(Scene comparison data)
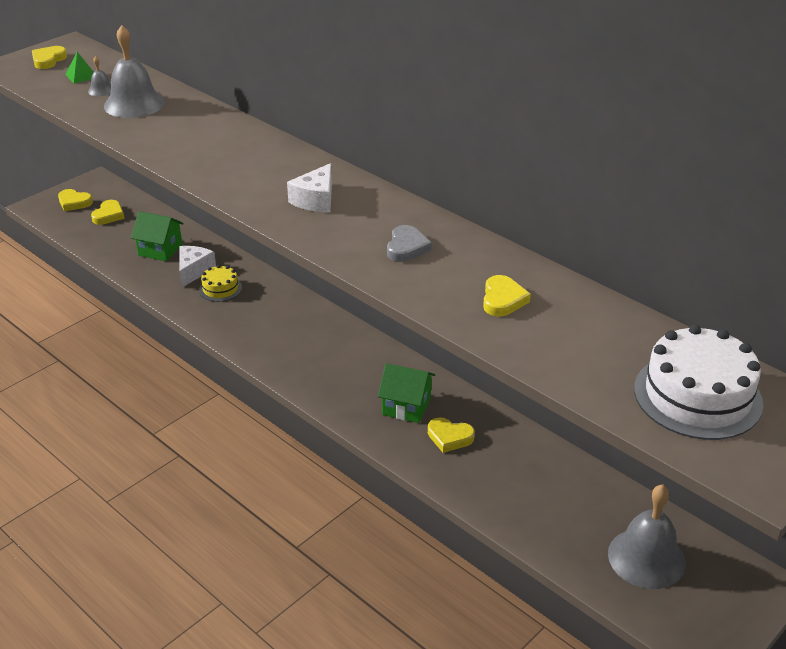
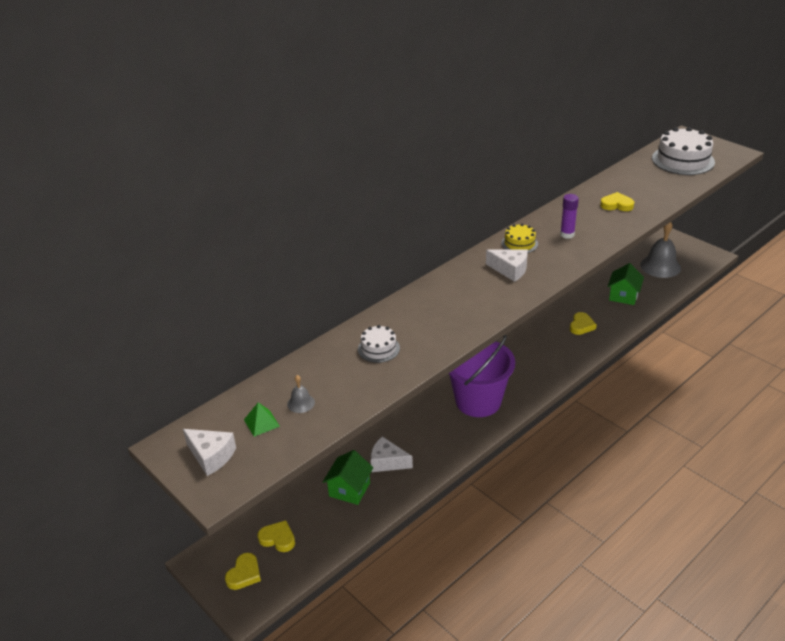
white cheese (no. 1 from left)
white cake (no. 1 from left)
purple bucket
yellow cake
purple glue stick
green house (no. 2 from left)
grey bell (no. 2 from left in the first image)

**EXERCISE DESCRIPTION:**
From the line holding "green house (no. 2 from left)" to the last line of the data above, copy every line exactly and include nothing more.

**PROBLEM SOLUTION:**
green house (no. 2 from left)
grey bell (no. 2 from left in the first image)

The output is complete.